Work required:
Although the data below contains pictures, output only the lines between those holding "camera: 30 degrees right, 0 degrees up" and "(477, 490) = (701, 402): orange", inclusive, exactly and without those pictures.
**** Extracted material
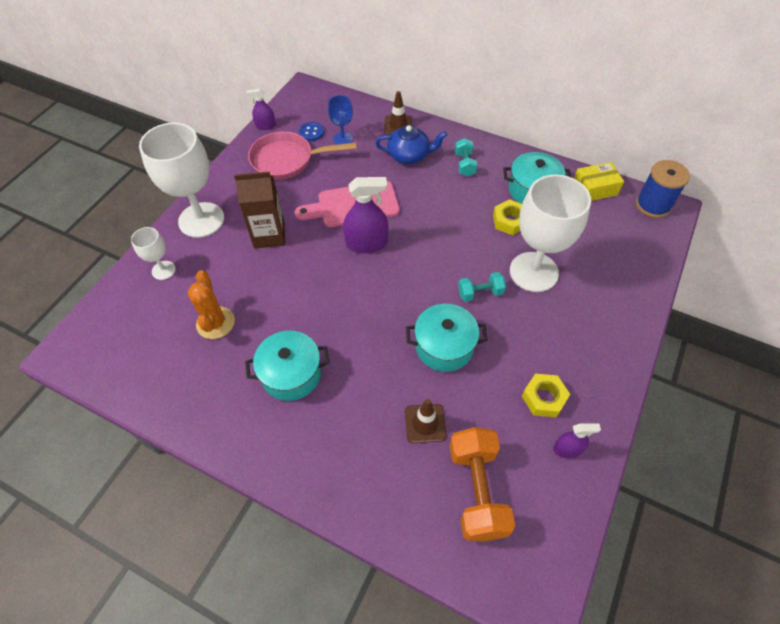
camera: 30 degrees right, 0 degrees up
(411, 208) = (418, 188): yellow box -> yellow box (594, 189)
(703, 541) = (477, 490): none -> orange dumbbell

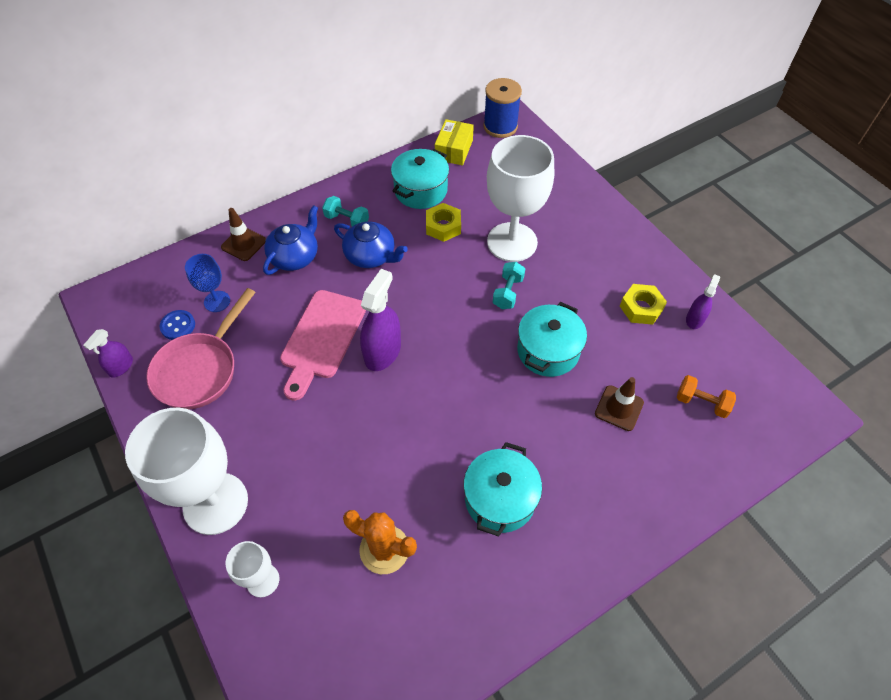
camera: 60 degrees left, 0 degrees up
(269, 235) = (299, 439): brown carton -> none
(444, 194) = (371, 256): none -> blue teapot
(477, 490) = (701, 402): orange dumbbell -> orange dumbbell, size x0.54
********
**** Extracted material
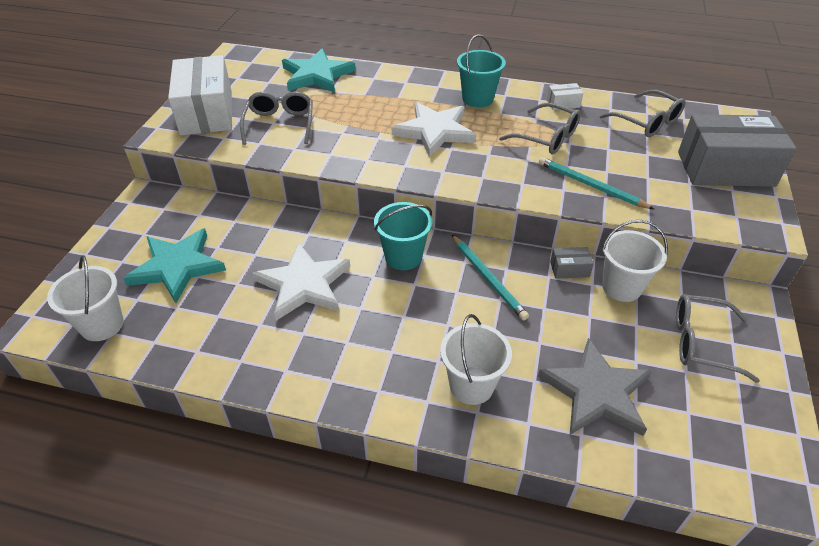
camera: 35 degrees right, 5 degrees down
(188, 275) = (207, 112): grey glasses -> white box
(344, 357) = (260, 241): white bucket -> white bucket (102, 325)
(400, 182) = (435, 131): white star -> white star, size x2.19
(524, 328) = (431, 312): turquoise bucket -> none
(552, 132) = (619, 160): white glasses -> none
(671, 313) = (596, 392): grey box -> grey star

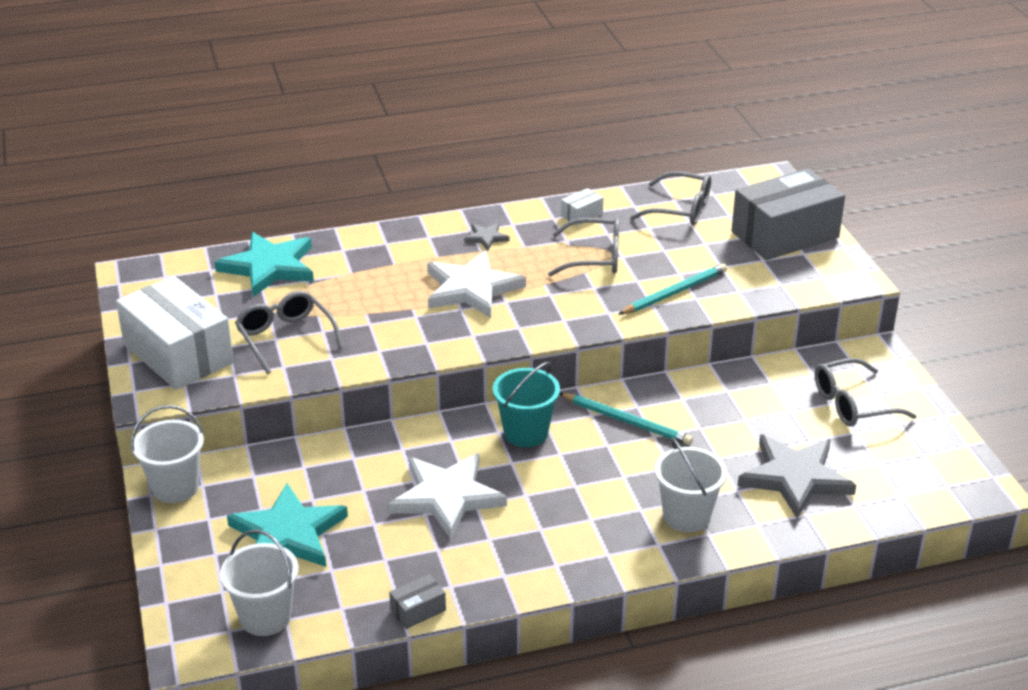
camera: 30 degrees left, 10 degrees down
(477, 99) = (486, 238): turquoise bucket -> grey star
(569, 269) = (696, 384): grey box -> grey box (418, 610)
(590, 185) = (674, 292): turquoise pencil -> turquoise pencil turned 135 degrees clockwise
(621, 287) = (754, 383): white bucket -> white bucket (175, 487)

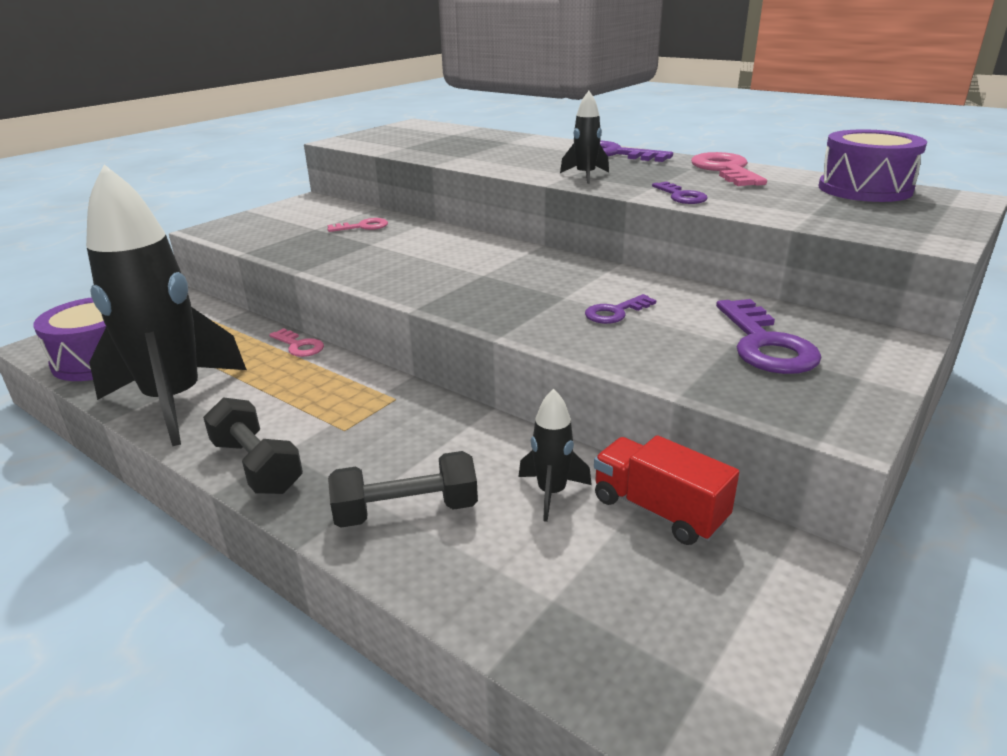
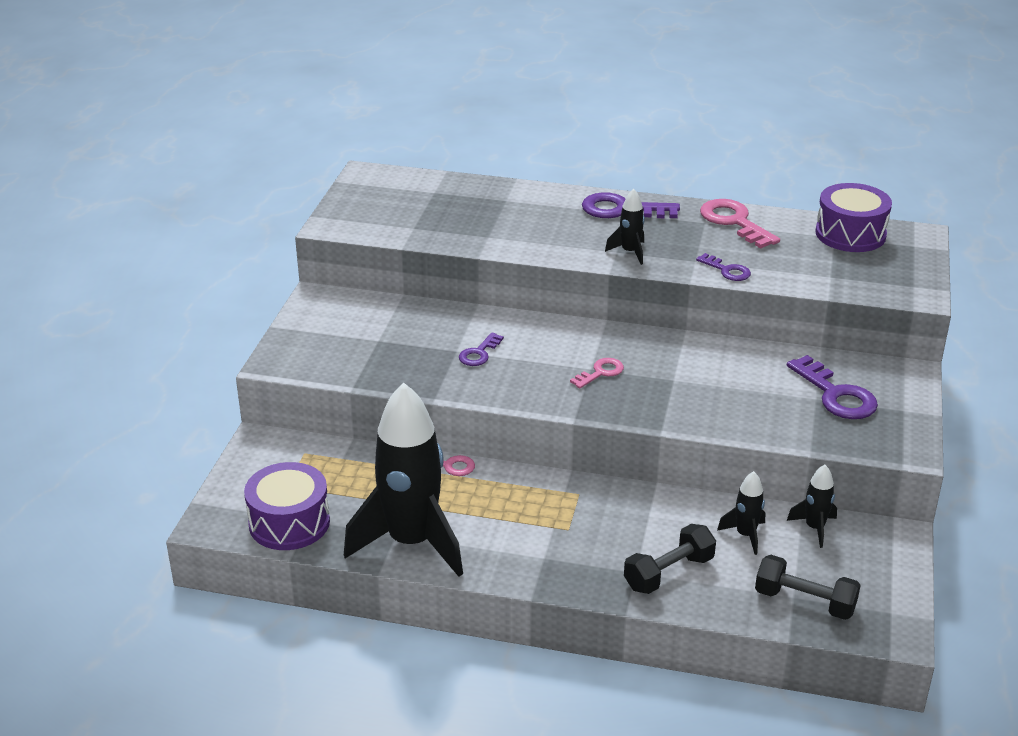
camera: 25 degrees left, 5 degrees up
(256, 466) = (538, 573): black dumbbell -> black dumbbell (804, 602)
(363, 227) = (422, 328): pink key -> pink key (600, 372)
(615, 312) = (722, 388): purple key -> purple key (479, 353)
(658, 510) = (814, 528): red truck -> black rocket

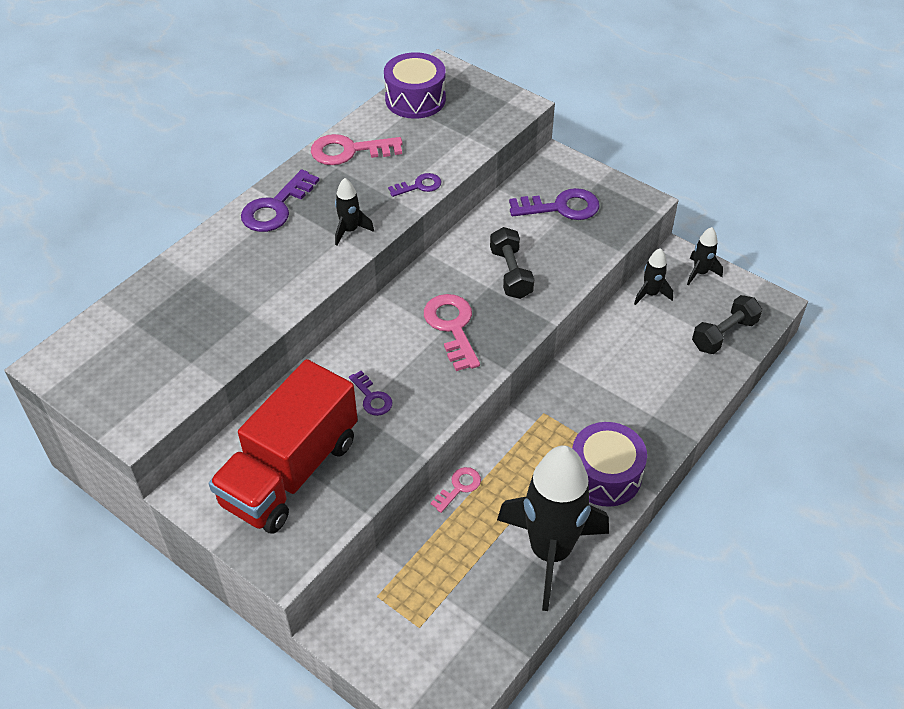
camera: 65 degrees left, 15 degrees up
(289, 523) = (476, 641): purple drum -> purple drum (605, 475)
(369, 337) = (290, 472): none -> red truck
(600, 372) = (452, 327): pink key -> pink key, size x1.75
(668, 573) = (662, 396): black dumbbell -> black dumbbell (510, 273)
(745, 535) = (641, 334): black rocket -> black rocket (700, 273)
********
Response area:
camera: 30 degrees right, 0 degrees up
(411, 208) = (418, 188): yellow box -> yellow box (594, 189)
(703, 541) = (477, 490): none -> orange dumbbell

camera: 60 degrees left, 0 degrees up
(269, 235) = (299, 439): brown carton -> none
(444, 194) = (371, 256): none -> blue teapot
(477, 490) = (701, 402): orange dumbbell -> orange dumbbell, size x0.54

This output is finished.